* **INSTRUCTIONS FOR THE TASK**
Reproduce the stretch of lines from the one containing "cyan star at" through the end of the records, exactly as they appear.

(Stored data entries)

## BEGIN

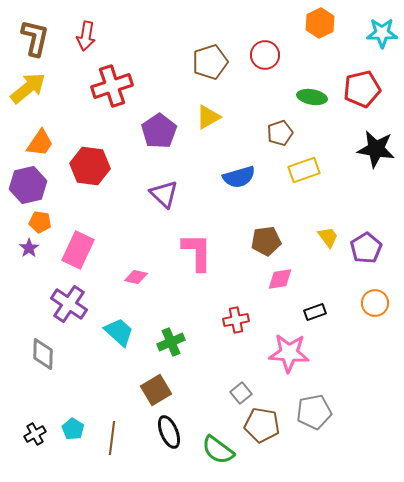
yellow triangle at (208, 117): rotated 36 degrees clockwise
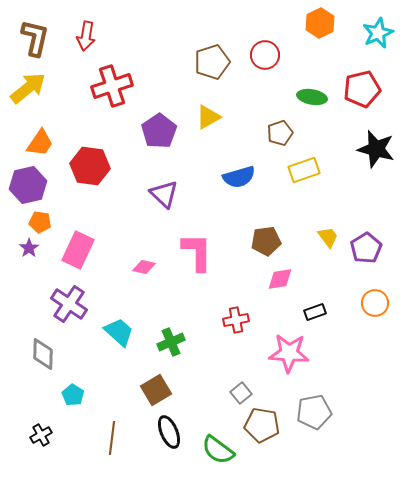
cyan star at (382, 33): moved 4 px left; rotated 24 degrees counterclockwise
brown pentagon at (210, 62): moved 2 px right
black star at (376, 149): rotated 6 degrees clockwise
pink diamond at (136, 277): moved 8 px right, 10 px up
cyan pentagon at (73, 429): moved 34 px up
black cross at (35, 434): moved 6 px right, 1 px down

## END

* **CORRECT RESULT**
cyan star at (382, 33): moved 4 px left; rotated 24 degrees counterclockwise
brown pentagon at (210, 62): moved 2 px right
black star at (376, 149): rotated 6 degrees clockwise
pink diamond at (136, 277): moved 8 px right, 10 px up
cyan pentagon at (73, 429): moved 34 px up
black cross at (35, 434): moved 6 px right, 1 px down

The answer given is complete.